> Prompt: Beneath this task are records; tally the lines in them that contain "plus" and report only the number.

Extracted data entries:
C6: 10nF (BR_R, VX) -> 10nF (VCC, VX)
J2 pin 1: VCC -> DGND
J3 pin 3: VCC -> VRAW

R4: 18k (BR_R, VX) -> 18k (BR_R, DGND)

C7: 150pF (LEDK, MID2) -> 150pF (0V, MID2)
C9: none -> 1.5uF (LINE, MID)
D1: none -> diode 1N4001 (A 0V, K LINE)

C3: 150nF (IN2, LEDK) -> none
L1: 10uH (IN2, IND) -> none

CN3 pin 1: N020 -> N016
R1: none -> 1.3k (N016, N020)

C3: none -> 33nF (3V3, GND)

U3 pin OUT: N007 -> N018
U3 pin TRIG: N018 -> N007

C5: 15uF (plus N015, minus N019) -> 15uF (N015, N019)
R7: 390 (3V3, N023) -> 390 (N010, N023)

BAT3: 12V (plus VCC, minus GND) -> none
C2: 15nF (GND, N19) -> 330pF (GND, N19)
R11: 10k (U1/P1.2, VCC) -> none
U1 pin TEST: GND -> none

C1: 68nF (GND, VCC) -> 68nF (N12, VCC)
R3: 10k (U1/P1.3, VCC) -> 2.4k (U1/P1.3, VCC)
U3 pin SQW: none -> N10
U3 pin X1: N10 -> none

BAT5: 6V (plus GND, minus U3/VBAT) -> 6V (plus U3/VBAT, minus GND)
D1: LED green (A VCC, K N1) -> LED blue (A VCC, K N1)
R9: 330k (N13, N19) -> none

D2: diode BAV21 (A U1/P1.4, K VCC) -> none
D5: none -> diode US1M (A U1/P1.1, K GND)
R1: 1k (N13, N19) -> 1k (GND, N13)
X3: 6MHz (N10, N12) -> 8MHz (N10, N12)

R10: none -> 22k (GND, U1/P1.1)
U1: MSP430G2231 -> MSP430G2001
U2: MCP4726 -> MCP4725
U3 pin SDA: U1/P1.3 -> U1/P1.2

> Reply: 3